[ASSIGNED TASK] A word-for-word transcription of the data below is required.

== DATASET ENTRIES

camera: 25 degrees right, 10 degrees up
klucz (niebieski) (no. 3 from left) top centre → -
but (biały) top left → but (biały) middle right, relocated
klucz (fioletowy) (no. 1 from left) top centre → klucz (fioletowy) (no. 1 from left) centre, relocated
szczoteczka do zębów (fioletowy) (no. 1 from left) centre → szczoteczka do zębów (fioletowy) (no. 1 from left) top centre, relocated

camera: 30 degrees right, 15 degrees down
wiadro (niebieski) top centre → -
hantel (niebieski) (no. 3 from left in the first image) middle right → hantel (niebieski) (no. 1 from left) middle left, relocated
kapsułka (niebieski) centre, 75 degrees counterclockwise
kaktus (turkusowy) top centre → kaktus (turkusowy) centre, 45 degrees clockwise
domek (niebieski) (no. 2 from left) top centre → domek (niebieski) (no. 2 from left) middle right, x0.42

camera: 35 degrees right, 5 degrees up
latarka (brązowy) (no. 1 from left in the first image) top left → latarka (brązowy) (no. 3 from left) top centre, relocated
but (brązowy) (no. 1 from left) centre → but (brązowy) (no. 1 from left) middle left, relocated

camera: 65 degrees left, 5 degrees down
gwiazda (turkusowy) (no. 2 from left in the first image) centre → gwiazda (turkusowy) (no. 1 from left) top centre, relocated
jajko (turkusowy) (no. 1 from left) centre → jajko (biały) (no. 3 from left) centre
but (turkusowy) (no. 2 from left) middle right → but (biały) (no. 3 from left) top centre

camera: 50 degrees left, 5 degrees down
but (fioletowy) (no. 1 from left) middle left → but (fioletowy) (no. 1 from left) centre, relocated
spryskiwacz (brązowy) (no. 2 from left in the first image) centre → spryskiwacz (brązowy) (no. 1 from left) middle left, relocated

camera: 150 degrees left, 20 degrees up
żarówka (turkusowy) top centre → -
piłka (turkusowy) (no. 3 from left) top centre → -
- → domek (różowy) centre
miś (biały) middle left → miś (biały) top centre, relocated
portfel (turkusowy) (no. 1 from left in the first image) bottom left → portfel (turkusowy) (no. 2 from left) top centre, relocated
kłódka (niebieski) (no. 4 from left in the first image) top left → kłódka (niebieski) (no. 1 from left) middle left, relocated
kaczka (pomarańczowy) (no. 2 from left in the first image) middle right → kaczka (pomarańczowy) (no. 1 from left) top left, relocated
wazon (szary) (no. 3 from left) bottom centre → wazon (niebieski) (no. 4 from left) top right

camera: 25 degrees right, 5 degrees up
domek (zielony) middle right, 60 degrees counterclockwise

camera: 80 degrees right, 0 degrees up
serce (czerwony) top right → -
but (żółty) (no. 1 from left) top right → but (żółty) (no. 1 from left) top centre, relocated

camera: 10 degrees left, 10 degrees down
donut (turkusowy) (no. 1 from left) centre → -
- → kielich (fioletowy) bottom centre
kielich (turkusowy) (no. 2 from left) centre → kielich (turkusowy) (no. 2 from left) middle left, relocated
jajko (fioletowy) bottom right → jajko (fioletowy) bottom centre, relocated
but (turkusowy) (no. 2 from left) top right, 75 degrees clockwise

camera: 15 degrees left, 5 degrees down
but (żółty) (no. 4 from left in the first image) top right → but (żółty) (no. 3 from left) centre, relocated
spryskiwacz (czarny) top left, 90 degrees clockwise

====

[EXPECTED ANSWER]
camera: 25 degrees right, 10 degrees up
klucz (niebieski) (no. 3 from left) top centre → -
but (biały) top left → but (biały) middle right, relocated
klucz (fioletowy) (no. 1 from left) top centre → klucz (fioletowy) (no. 1 from left) centre, relocated
szczoteczka do zębów (fioletowy) (no. 1 from left) centre → szczoteczka do zębów (fioletowy) (no. 1 from left) top centre, relocated

camera: 30 degrees right, 15 degrees down
wiadro (niebieski) top centre → -
hantel (niebieski) (no. 3 from left in the first image) middle right → hantel (niebieski) (no. 1 from left) middle left, relocated
kapsułka (niebieski) centre, 75 degrees counterclockwise
kaktus (turkusowy) top centre → kaktus (turkusowy) centre, 45 degrees clockwise
domek (niebieski) (no. 2 from left) top centre → domek (niebieski) (no. 2 from left) middle right, x0.42

camera: 35 degrees right, 5 degrees up
latarka (brązowy) (no. 1 from left in the first image) top left → latarka (brązowy) (no. 3 from left) top centre, relocated
but (brązowy) (no. 1 from left) centre → but (brązowy) (no. 1 from left) middle left, relocated

camera: 65 degrees left, 5 degrees down
gwiazda (turkusowy) (no. 2 from left in the first image) centre → gwiazda (turkusowy) (no. 1 from left) top centre, relocated
jajko (turkusowy) (no. 1 from left) centre → jajko (biały) (no. 3 from left) centre
but (turkusowy) (no. 2 from left) middle right → but (biały) (no. 3 from left) top centre

camera: 50 degrees left, 5 degrees down
but (fioletowy) (no. 1 from left) middle left → but (fioletowy) (no. 1 from left) centre, relocated
spryskiwacz (brązowy) (no. 2 from left in the first image) centre → spryskiwacz (brązowy) (no. 1 from left) middle left, relocated

camera: 150 degrees left, 20 degrees up
żarówka (turkusowy) top centre → -
piłka (turkusowy) (no. 3 from left) top centre → -
- → domek (różowy) centre
miś (biały) middle left → miś (biały) top centre, relocated
portfel (turkusowy) (no. 1 from left in the first image) bottom left → portfel (turkusowy) (no. 2 from left) top centre, relocated
kłódka (niebieski) (no. 4 from left in the first image) top left → kłódka (niebieski) (no. 1 from left) middle left, relocated
kaczka (pomarańczowy) (no. 2 from left in the first image) middle right → kaczka (pomarańczowy) (no. 1 from left) top left, relocated
wazon (szary) (no. 3 from left) bottom centre → wazon (niebieski) (no. 4 from left) top right

camera: 25 degrees right, 5 degrees up
domek (zielony) middle right, 60 degrees counterclockwise

camera: 80 degrees right, 0 degrees up
serce (czerwony) top right → -
but (żółty) (no. 1 from left) top right → but (żółty) (no. 1 from left) top centre, relocated

camera: 10 degrees left, 10 degrees down
donut (turkusowy) (no. 1 from left) centre → -
- → kielich (fioletowy) bottom centre
kielich (turkusowy) (no. 2 from left) centre → kielich (turkusowy) (no. 2 from left) middle left, relocated
jajko (fioletowy) bottom right → jajko (fioletowy) bottom centre, relocated
but (turkusowy) (no. 2 from left) top right, 75 degrees clockwise

camera: 15 degrees left, 5 degrees down
but (żółty) (no. 4 from left in the first image) top right → but (żółty) (no. 3 from left) centre, relocated
spryskiwacz (czarny) top left, 90 degrees clockwise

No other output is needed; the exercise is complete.